(Object correspondence data)

Start of Block

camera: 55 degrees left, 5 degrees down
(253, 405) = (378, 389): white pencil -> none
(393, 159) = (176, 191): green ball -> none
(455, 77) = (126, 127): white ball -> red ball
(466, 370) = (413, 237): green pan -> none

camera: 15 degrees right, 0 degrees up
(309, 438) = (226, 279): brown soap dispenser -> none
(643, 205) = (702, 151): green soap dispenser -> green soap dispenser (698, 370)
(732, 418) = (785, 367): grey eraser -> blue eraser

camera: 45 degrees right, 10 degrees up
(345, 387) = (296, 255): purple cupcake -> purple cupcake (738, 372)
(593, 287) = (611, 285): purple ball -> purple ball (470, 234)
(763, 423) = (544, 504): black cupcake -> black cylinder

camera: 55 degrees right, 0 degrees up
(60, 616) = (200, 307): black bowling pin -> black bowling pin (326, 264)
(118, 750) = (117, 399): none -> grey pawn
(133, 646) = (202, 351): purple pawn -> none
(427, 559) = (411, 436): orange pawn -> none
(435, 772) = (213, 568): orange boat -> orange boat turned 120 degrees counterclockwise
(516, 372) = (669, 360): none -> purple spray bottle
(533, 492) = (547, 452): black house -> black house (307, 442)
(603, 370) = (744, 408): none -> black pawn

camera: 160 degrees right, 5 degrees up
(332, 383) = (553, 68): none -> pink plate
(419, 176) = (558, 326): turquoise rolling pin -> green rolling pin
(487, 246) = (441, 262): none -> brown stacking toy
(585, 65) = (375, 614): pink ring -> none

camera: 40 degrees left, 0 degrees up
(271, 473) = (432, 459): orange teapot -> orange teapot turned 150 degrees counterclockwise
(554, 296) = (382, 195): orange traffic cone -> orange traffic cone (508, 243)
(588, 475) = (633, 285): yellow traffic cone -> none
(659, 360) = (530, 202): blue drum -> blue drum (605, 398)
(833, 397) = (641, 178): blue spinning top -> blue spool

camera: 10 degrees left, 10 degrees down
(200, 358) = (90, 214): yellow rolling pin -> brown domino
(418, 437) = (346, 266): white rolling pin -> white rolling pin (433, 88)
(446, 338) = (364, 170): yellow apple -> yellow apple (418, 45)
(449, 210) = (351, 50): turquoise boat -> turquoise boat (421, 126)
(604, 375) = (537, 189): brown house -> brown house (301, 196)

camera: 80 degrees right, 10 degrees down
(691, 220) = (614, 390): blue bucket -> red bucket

End of Block

Please output exactly the lines between the one holding "(487, 246) = (441, 262): none" and the one holding "(659, 360) = (530, 202): blue" in the records above, inclusive, and nothing more.

## [Output of the exercise]
(487, 246) = (441, 262): none -> brown stacking toy
(585, 65) = (375, 614): pink ring -> none

camera: 40 degrees left, 0 degrees up
(271, 473) = (432, 459): orange teapot -> orange teapot turned 150 degrees counterclockwise
(554, 296) = (382, 195): orange traffic cone -> orange traffic cone (508, 243)
(588, 475) = (633, 285): yellow traffic cone -> none
(659, 360) = (530, 202): blue drum -> blue drum (605, 398)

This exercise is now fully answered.